■ **Goal of the exercise**
All lines from the one containing "Mask every instance" through the last line of the listing below are to be copied exactly. Exclude the pictures.

********

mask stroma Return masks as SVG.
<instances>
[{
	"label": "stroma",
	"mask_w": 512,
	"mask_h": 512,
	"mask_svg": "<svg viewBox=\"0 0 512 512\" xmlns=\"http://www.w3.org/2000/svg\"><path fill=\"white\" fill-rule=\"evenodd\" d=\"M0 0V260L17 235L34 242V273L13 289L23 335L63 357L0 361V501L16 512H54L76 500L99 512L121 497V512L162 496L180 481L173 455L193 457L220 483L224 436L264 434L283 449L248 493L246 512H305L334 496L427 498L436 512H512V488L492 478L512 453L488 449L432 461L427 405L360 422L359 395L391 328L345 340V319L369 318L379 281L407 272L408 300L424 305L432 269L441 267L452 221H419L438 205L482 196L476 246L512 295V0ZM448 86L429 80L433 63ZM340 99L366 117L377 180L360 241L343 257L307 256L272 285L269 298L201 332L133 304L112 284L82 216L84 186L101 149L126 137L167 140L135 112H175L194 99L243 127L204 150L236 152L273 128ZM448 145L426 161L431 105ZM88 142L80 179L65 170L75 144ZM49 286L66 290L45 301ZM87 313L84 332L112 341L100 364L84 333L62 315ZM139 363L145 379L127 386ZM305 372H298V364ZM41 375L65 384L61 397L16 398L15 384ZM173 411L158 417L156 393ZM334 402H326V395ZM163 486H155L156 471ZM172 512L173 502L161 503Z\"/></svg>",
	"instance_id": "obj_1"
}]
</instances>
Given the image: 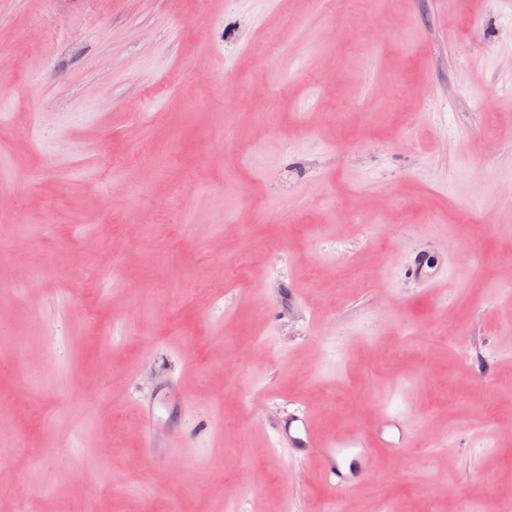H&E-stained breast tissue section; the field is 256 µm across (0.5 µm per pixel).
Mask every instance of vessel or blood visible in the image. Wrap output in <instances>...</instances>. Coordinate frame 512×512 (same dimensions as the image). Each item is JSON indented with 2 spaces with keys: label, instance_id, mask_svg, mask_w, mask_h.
Returning <instances> with one entry per match:
<instances>
[{
  "label": "vessel or blood",
  "instance_id": "1",
  "mask_svg": "<svg viewBox=\"0 0 512 512\" xmlns=\"http://www.w3.org/2000/svg\"><path fill=\"white\" fill-rule=\"evenodd\" d=\"M139 412L144 427V447L148 454H155L166 445L155 429V410L143 406ZM276 433L279 441L291 448L296 457L312 454L320 459V481L336 494L346 492L369 477L375 450L397 453L409 442L404 418L388 412L384 413L374 432L346 429L326 440H316L311 433L310 413L302 406L289 410L277 424Z\"/></svg>",
  "mask_w": 512,
  "mask_h": 512
}]
</instances>
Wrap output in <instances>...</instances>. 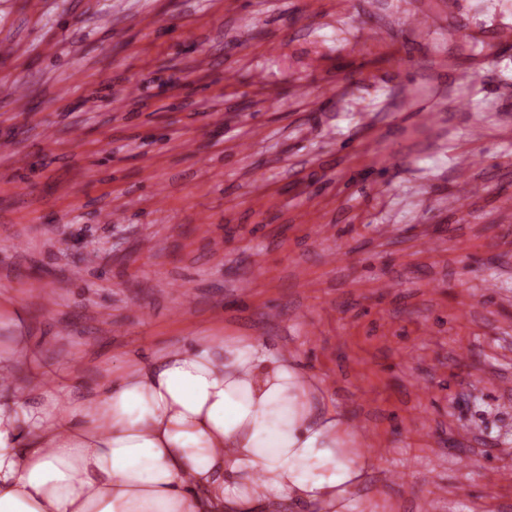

********

■ **Solution for this task**
Mask every instance of vessel or blood visible in the image. Wrap output in <instances>...</instances>. Coordinate frame 512×512 (same dimensions as the image). Each item is JSON indented with 2 spaces with keys: label, instance_id, mask_svg, mask_w, mask_h.
Returning <instances> with one entry per match:
<instances>
[{
  "label": "vessel or blood",
  "instance_id": "1",
  "mask_svg": "<svg viewBox=\"0 0 512 512\" xmlns=\"http://www.w3.org/2000/svg\"><path fill=\"white\" fill-rule=\"evenodd\" d=\"M139 412L144 427V447L148 454H155L166 445L155 429V410L143 406ZM276 433L279 441L291 448L296 457L312 454L320 459V481L336 494L346 492L369 477L375 450L397 453L409 442L404 418L388 412L384 413L374 432L346 429L326 440H316L311 433L310 413L302 406L289 410L277 424Z\"/></svg>",
  "mask_w": 512,
  "mask_h": 512
}]
</instances>
Wrap output in <instances>...</instances>. 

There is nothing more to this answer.